(Collection entries)
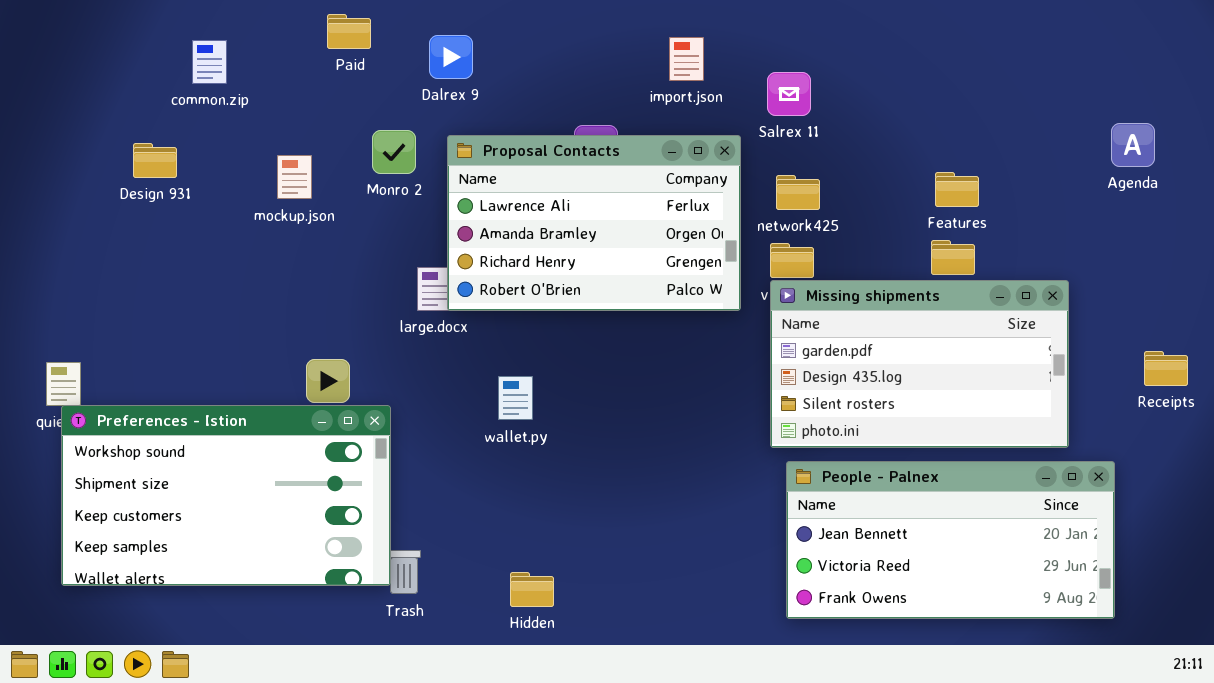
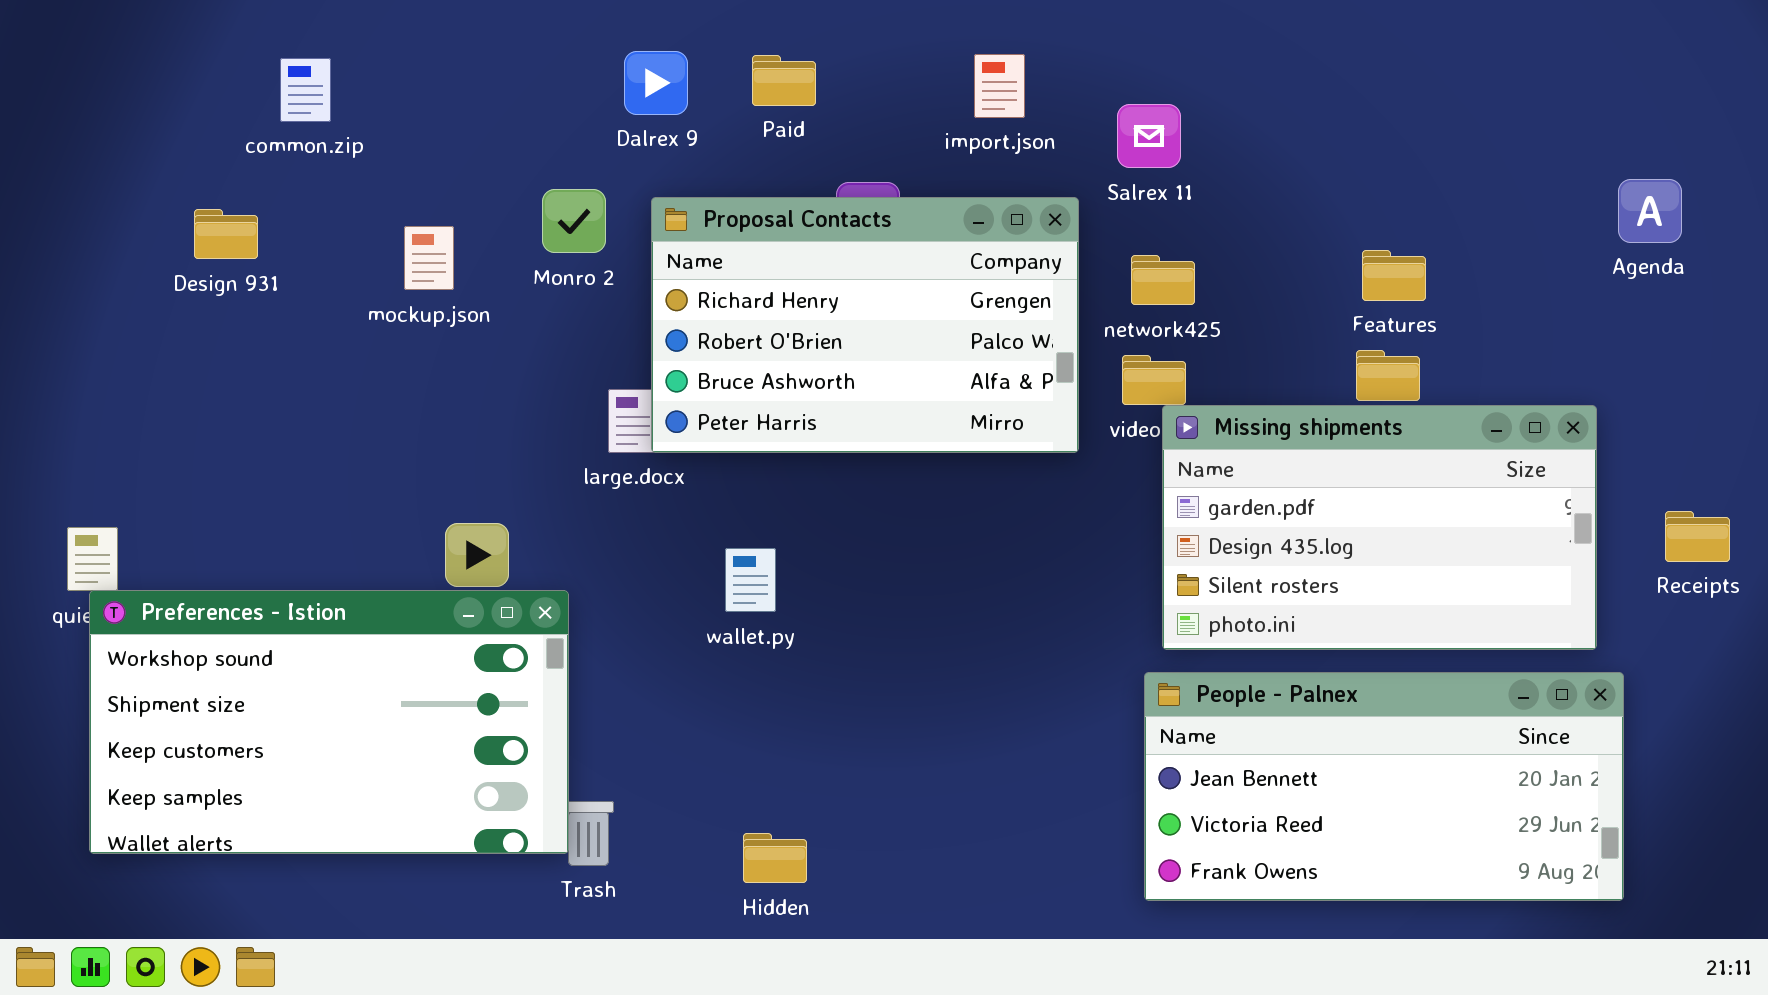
Paid: [327,14,371,49] -> [752,55,816,106], moved
Proposal Contacts: [447,135,741,311] -> [651,197,1079,453], scrolled down 2 rows
Missing shipments: [770,280,1069,448] -> [1162,405,1597,650], moved

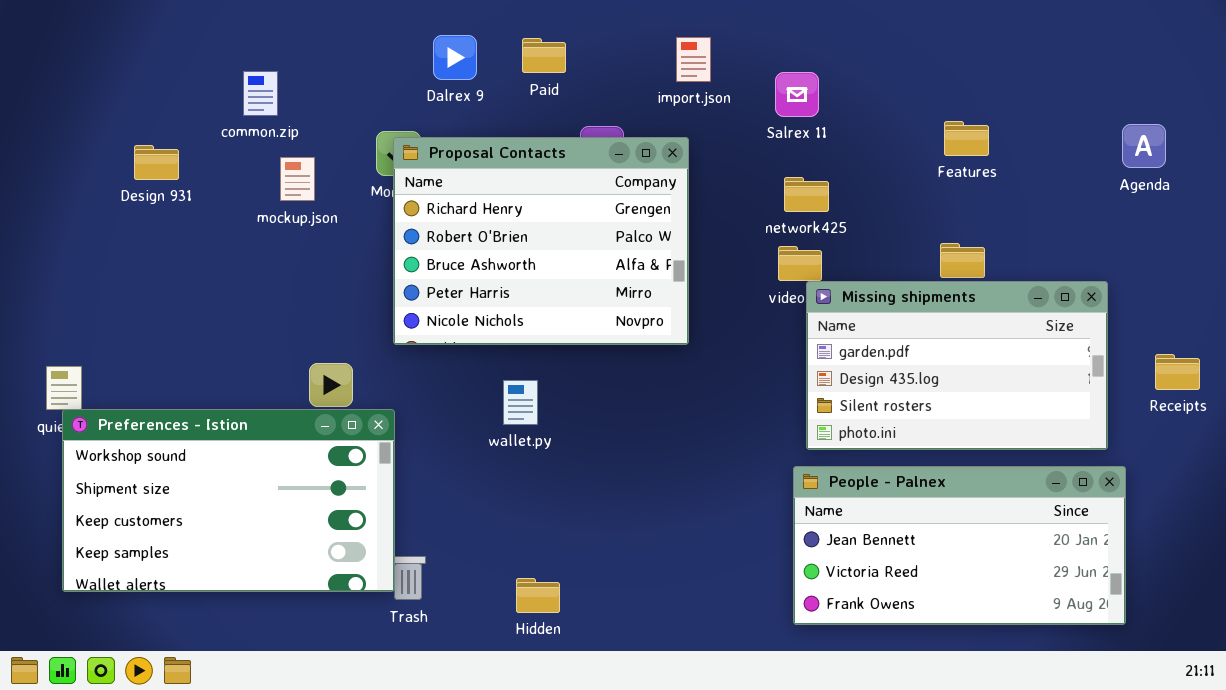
common.zip: [280,58,331,122] -> [243,71,278,116], moved
Proposal Contacts: [651,197,1079,453] -> [393,137,689,345], moved, resized
Features: [1362,250,1426,301] -> [944,121,989,156], moved

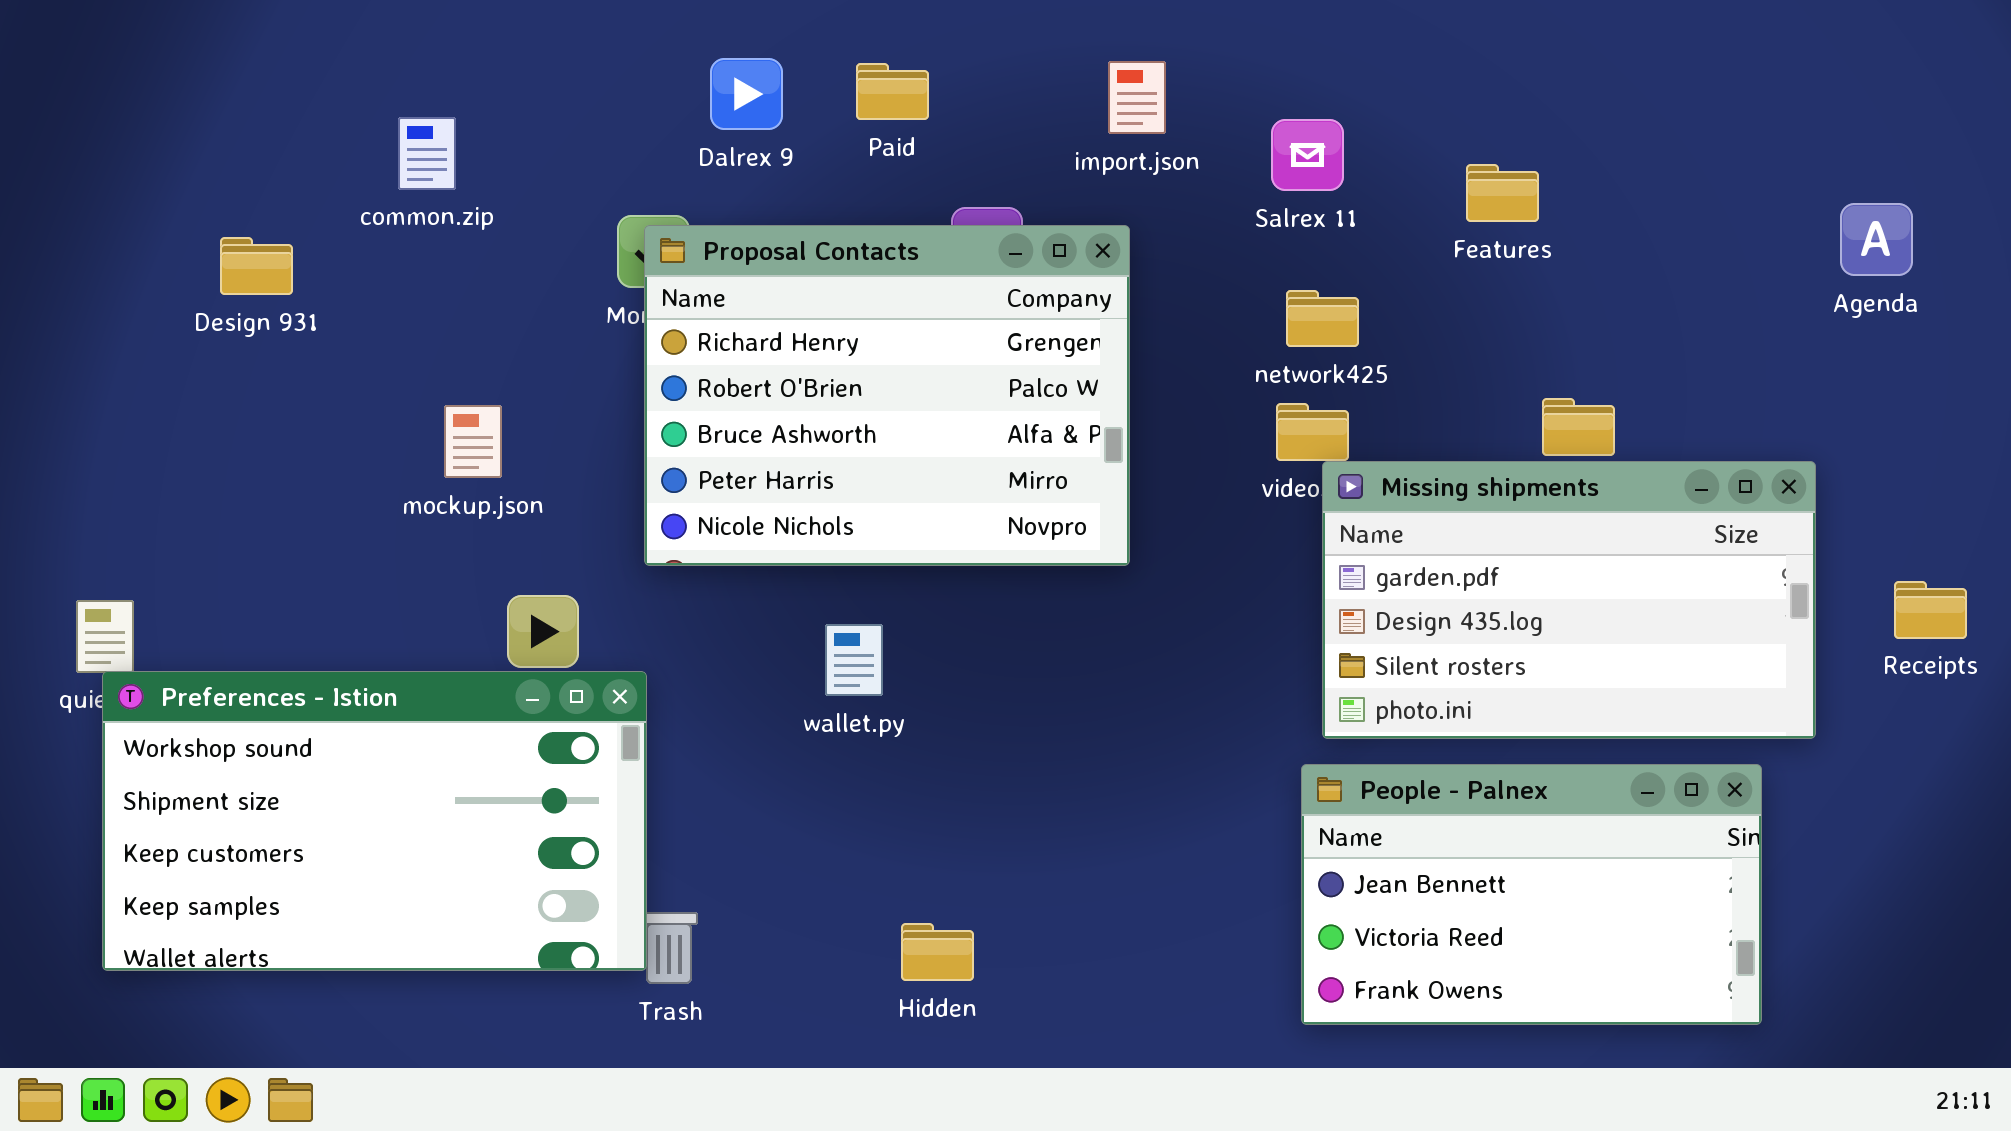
Features: [944,121,989,156] -> [1466,164,1539,222], moved
mockup.json: [280,157,315,201] -> [444,405,502,478], moved
People - Palnex: [793,466,1126,625] -> [1301,764,1762,1025], resized
Hidden: [516,578,560,613] -> [901,923,974,981], moved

The problem
Would you filter the records and copy out each line containing "Proposal"?

Result for this task
Proposal Contacts: [447,135,741,311] -> [651,197,1079,453], scrolled down 2 rows
Proposal Contacts: [651,197,1079,453] -> [393,137,689,345], moved, resized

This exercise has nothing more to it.